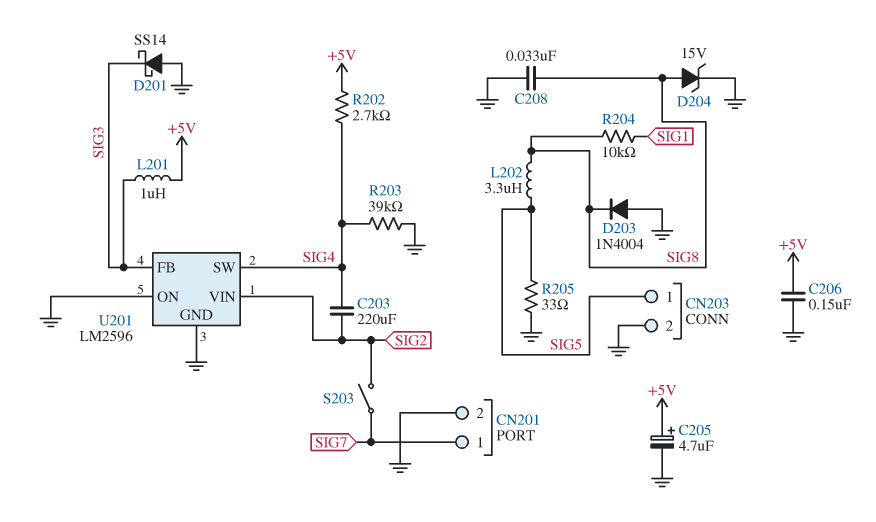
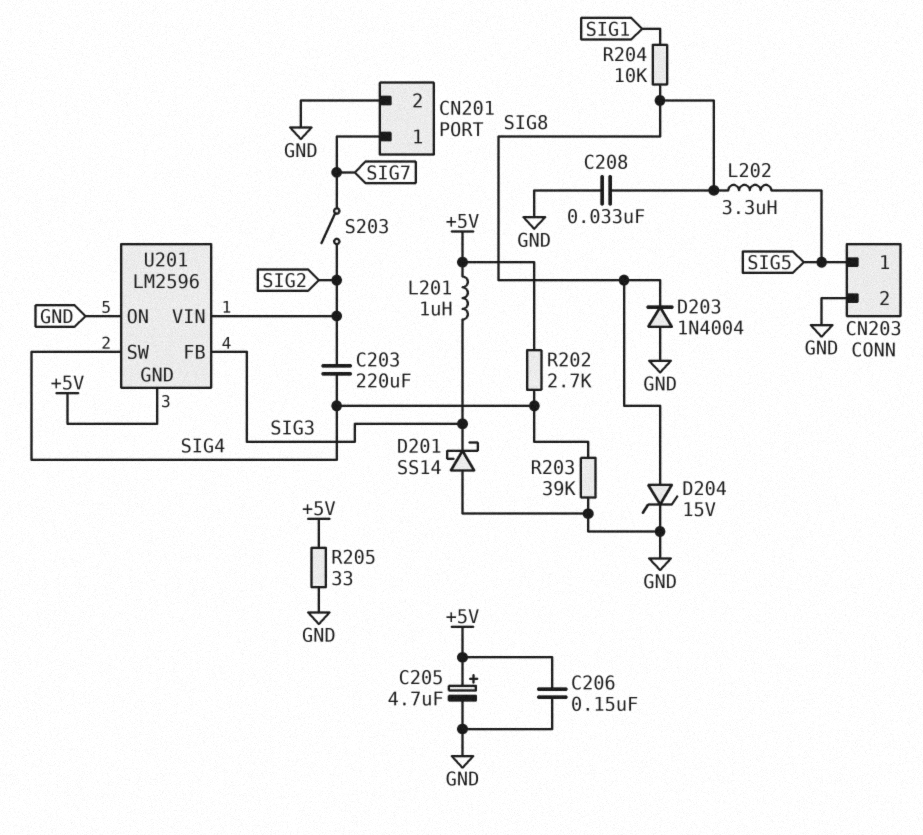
R205: 33 (GND, SIG5) -> 33 (+5V, GND)
U201 pin GND: GND -> +5V

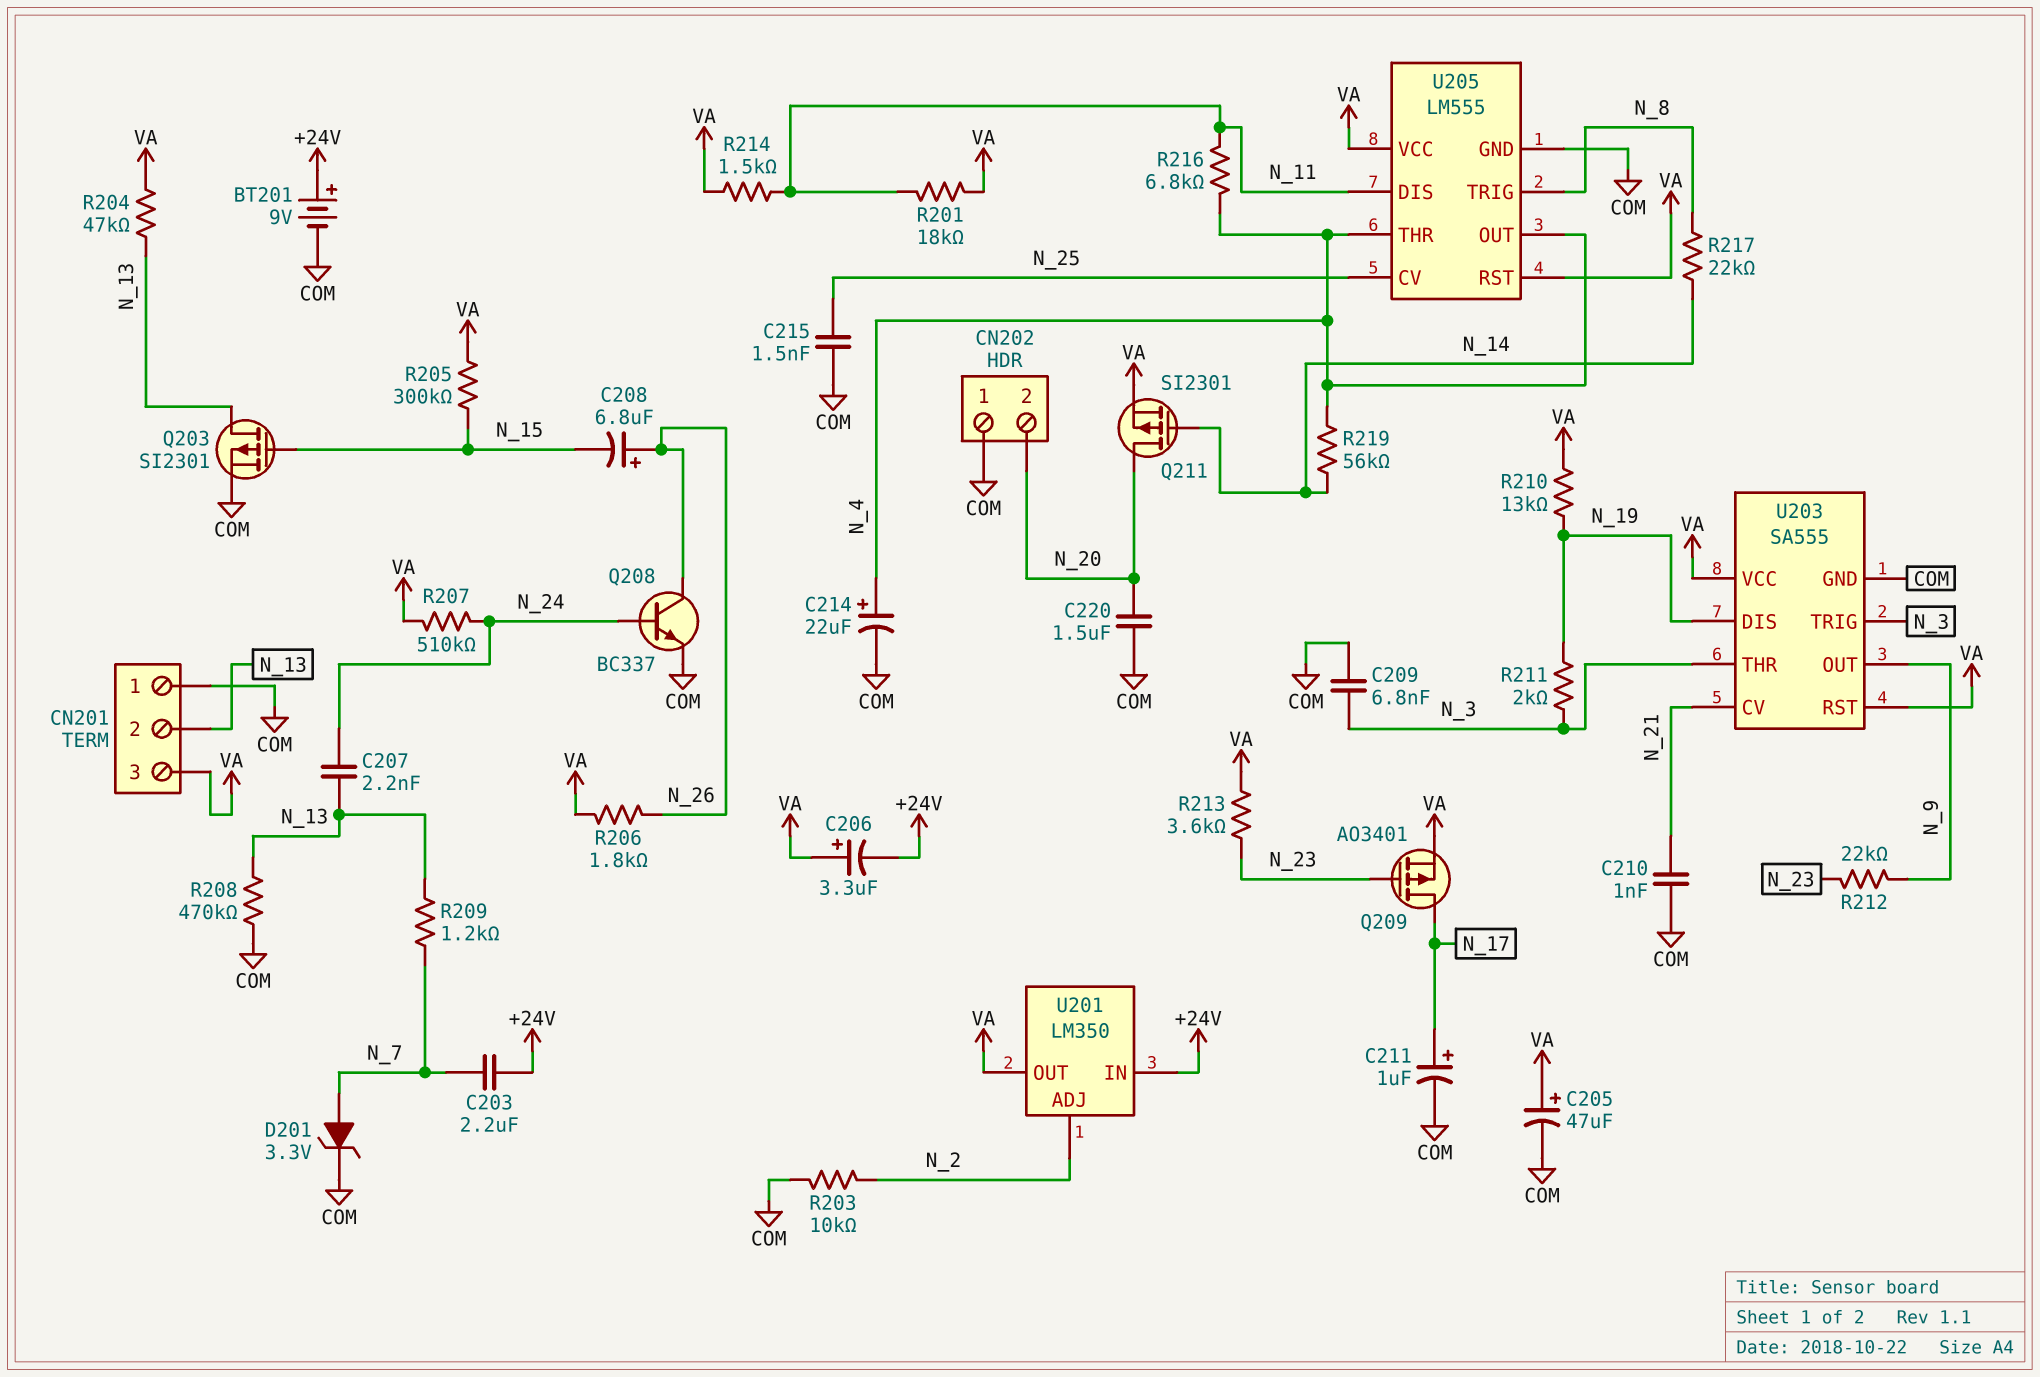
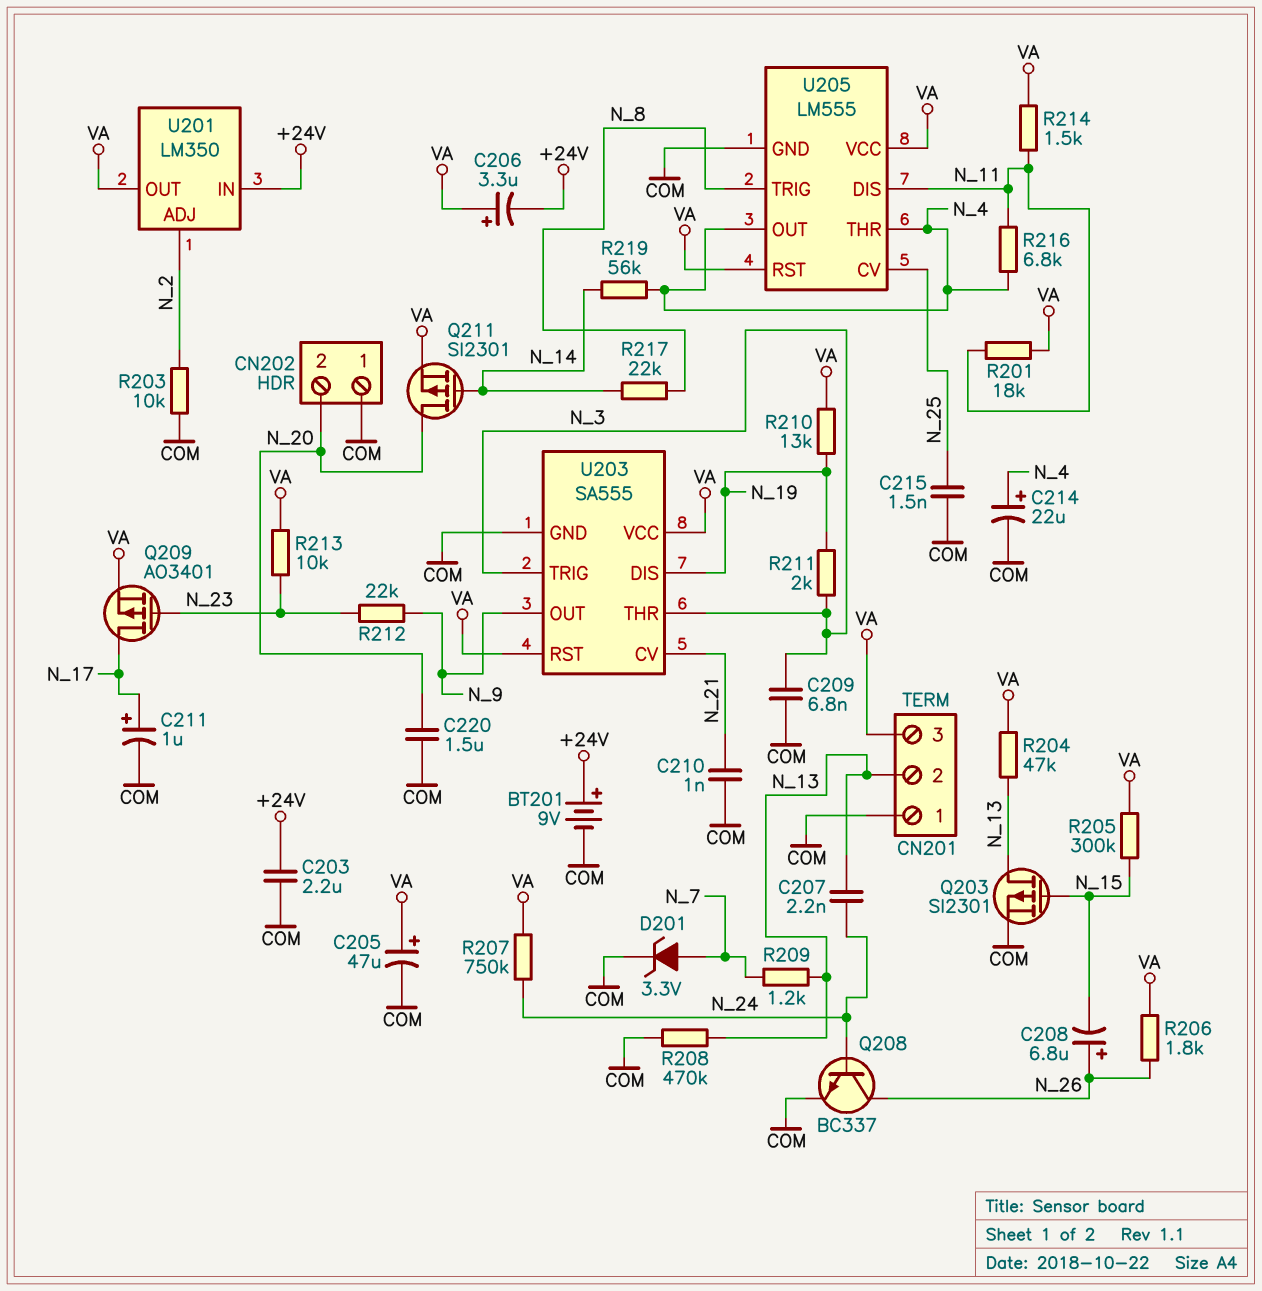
C203: 2.2uF (+24V, N_7) -> 2.2uF (+24V, COM)
R207: 510k (N_24, VA) -> 750k (N_24, VA)
R213: 3.6k (N_23, VA) -> 10k (N_23, VA)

» **What to produce**
From the first line above to the last, reproduce the records exactly but without the pictures.

» **Answer space**
R205: 33 (GND, SIG5) -> 33 (+5V, GND)
U201 pin GND: GND -> +5V

C203: 2.2uF (+24V, N_7) -> 2.2uF (+24V, COM)
R207: 510k (N_24, VA) -> 750k (N_24, VA)
R213: 3.6k (N_23, VA) -> 10k (N_23, VA)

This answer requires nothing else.